Task instructions: Beginning with the first line of the data below, reproduce every line unchanged, ending with the line that holds "orange plate B2:C4".

Material provided:
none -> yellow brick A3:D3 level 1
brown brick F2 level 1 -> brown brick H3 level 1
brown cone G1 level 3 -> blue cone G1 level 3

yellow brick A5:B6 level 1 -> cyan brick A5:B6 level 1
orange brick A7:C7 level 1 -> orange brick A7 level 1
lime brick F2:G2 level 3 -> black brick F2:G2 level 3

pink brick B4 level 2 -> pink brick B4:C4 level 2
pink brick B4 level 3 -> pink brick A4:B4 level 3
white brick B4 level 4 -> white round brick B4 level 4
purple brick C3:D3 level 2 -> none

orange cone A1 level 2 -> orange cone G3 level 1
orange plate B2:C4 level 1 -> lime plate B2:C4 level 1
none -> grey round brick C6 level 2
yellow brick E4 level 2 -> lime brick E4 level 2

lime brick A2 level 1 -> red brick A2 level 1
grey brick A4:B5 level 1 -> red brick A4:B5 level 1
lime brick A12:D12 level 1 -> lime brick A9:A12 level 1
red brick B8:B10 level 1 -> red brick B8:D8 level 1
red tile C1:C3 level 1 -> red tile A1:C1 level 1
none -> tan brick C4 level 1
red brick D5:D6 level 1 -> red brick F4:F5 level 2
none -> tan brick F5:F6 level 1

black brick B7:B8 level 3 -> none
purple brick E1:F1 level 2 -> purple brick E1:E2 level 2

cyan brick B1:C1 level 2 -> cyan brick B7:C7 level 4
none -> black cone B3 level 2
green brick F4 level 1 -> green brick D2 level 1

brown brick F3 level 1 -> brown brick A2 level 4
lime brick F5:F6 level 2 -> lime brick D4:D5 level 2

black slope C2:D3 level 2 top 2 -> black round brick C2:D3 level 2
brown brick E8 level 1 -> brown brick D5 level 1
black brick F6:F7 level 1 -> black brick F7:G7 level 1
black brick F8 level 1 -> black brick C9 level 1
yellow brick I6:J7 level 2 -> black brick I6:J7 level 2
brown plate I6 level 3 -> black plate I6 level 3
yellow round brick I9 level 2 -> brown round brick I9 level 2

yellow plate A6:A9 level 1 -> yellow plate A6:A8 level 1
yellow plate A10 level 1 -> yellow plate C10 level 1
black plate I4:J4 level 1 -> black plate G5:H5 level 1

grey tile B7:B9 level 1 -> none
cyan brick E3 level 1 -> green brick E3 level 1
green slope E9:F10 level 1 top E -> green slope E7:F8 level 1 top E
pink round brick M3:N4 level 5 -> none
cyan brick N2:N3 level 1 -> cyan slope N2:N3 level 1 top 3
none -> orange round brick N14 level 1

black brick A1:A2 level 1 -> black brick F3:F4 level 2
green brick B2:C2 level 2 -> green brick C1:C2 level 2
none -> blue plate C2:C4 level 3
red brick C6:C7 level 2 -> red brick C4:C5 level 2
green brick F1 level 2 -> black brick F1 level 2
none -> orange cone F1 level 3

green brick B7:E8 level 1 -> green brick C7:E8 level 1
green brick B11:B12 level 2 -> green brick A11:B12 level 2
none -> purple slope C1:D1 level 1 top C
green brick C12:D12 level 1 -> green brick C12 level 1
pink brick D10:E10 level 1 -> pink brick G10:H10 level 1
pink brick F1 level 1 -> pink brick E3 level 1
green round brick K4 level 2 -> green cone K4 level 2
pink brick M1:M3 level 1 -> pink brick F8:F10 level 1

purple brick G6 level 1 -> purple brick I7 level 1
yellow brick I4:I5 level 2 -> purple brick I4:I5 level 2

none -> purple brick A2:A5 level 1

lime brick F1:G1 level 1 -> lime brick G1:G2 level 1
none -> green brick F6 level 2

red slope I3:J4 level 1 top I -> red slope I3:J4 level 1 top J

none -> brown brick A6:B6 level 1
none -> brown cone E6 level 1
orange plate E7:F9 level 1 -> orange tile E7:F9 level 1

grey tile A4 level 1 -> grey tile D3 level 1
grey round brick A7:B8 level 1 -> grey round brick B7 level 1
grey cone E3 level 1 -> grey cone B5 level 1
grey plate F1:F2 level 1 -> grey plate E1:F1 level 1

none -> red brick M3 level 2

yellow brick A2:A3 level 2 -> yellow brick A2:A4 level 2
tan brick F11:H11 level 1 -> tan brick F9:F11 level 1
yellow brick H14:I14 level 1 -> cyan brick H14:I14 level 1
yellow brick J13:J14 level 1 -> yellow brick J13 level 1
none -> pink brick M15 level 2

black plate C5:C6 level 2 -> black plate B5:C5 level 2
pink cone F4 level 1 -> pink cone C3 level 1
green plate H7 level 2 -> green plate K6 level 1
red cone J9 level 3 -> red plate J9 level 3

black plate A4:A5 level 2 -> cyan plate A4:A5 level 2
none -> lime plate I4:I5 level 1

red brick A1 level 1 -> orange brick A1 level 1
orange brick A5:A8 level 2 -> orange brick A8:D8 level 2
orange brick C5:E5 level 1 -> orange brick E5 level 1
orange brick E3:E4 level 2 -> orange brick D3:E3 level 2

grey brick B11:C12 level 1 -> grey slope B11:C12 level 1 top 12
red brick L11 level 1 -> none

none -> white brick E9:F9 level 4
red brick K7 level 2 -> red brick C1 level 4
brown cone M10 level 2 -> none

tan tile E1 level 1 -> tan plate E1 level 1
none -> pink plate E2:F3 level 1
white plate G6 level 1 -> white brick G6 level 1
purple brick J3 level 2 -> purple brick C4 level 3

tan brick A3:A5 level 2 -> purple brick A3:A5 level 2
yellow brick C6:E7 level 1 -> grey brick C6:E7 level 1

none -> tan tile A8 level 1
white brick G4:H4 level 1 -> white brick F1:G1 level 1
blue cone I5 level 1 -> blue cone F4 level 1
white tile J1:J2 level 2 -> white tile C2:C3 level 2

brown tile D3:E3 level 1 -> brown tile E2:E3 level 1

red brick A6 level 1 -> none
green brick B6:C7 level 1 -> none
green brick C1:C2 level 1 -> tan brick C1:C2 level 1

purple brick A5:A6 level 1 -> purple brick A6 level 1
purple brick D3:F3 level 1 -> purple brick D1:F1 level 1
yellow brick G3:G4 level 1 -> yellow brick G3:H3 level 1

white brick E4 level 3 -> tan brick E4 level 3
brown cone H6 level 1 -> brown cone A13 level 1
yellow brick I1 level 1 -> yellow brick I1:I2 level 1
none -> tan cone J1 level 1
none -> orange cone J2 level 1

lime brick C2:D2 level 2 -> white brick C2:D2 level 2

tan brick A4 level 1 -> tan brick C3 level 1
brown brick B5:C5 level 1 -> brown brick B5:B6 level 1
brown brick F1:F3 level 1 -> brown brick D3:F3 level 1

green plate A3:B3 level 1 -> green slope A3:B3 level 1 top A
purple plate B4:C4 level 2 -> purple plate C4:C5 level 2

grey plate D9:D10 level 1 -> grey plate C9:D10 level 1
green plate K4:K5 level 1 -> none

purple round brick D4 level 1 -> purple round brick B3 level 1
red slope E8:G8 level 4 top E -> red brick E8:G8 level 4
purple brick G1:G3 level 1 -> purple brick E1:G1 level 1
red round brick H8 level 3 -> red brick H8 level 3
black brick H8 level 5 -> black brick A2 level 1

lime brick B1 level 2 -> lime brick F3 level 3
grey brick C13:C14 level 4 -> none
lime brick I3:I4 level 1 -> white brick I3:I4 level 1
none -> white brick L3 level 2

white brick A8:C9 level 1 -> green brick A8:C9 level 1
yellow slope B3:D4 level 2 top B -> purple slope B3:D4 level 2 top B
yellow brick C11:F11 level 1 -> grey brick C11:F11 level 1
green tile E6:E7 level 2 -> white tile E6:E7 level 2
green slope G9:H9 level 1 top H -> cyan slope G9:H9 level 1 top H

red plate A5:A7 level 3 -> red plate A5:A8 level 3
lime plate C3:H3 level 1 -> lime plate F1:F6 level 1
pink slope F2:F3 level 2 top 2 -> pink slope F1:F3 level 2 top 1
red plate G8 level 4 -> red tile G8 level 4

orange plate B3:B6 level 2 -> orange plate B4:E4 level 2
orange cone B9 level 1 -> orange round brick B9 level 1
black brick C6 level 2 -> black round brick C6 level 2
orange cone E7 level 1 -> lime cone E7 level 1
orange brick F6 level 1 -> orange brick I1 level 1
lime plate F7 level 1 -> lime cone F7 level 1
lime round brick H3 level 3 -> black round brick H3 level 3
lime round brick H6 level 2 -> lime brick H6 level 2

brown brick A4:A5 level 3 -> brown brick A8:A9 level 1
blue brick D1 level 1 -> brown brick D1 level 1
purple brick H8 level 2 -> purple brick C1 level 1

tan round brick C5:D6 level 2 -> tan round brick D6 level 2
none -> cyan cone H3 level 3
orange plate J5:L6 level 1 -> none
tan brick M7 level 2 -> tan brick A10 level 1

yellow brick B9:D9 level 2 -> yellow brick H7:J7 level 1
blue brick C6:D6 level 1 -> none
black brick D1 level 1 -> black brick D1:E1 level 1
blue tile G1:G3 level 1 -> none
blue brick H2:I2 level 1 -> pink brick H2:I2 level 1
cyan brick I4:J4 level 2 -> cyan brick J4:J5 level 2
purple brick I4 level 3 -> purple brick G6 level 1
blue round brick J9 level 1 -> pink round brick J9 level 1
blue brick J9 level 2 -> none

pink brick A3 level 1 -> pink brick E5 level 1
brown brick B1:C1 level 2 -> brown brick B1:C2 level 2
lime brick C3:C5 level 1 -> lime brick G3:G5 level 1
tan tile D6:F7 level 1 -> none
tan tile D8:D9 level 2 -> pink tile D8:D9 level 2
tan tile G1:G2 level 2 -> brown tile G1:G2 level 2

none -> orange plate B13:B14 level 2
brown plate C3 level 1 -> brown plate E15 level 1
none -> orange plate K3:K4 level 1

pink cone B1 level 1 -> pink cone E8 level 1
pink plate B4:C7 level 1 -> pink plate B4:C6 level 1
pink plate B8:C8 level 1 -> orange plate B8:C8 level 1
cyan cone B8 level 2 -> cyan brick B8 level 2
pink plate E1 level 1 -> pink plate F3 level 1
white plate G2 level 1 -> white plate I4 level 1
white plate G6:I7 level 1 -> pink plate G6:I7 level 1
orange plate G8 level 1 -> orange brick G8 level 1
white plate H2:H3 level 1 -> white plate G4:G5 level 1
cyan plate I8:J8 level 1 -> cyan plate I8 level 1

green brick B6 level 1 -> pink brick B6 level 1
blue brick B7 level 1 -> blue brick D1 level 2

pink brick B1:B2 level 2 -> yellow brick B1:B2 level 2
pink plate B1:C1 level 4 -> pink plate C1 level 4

Solution to this task:
none -> yellow brick A3:D3 level 1
brown brick F2 level 1 -> brown brick H3 level 1
brown cone G1 level 3 -> blue cone G1 level 3

yellow brick A5:B6 level 1 -> cyan brick A5:B6 level 1
orange brick A7:C7 level 1 -> orange brick A7 level 1
lime brick F2:G2 level 3 -> black brick F2:G2 level 3

pink brick B4 level 2 -> pink brick B4:C4 level 2
pink brick B4 level 3 -> pink brick A4:B4 level 3
white brick B4 level 4 -> white round brick B4 level 4
purple brick C3:D3 level 2 -> none

orange cone A1 level 2 -> orange cone G3 level 1
orange plate B2:C4 level 1 -> lime plate B2:C4 level 1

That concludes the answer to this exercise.